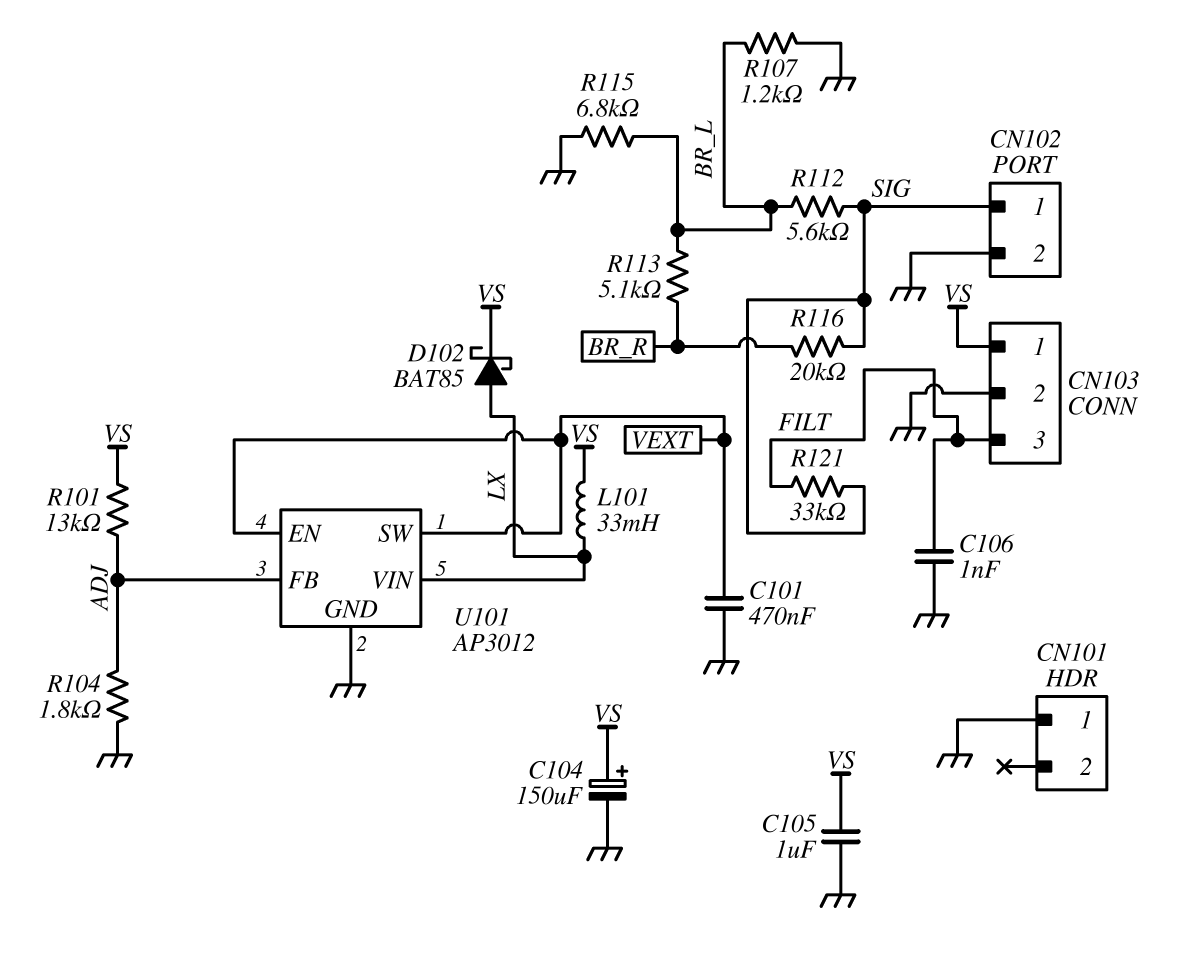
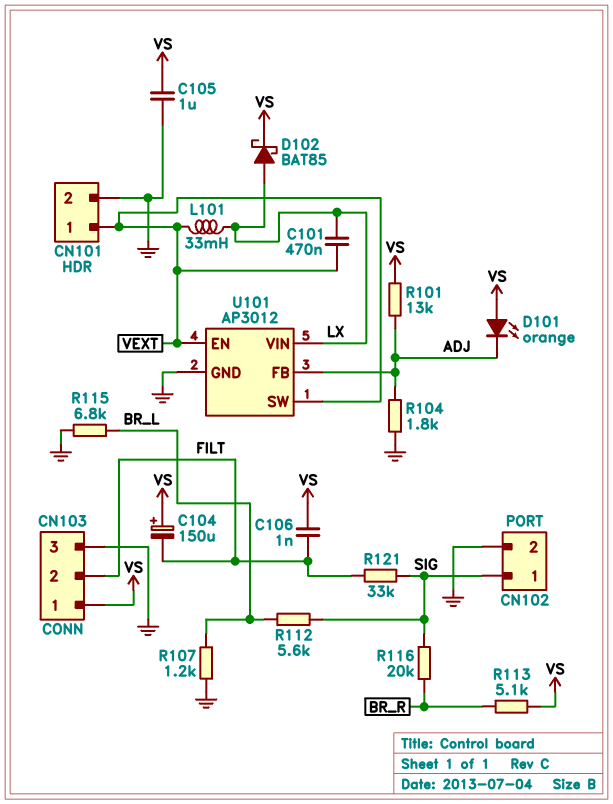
C101: 470nF (GND, VEXT) -> 470nF (LX, VEXT)
C104: 150uF (plus VS, minus GND) -> 150uF (plus VS, minus FILT)
C106: 1nF (FILT, GND) -> 1nF (FILT, VS)
CN101 pin 1: GND -> VEXT
CN101 pin 2: none -> GND
CN103 pin 2: GND -> FILT
CN103 pin 3: FILT -> GND
D101: none -> LED orange (A VS, K ADJ)
L101: 33mH (LX, VS) -> 33mH (LX, VEXT)
R113: 5.1k (BR_L, BR_R) -> 5.1k (BR_R, VS)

• [Activity] Among the lines above, which ones hold the string "VEXT"? Show them.

• [Answer space]
C101: 470nF (GND, VEXT) -> 470nF (LX, VEXT)
CN101 pin 1: GND -> VEXT
L101: 33mH (LX, VS) -> 33mH (LX, VEXT)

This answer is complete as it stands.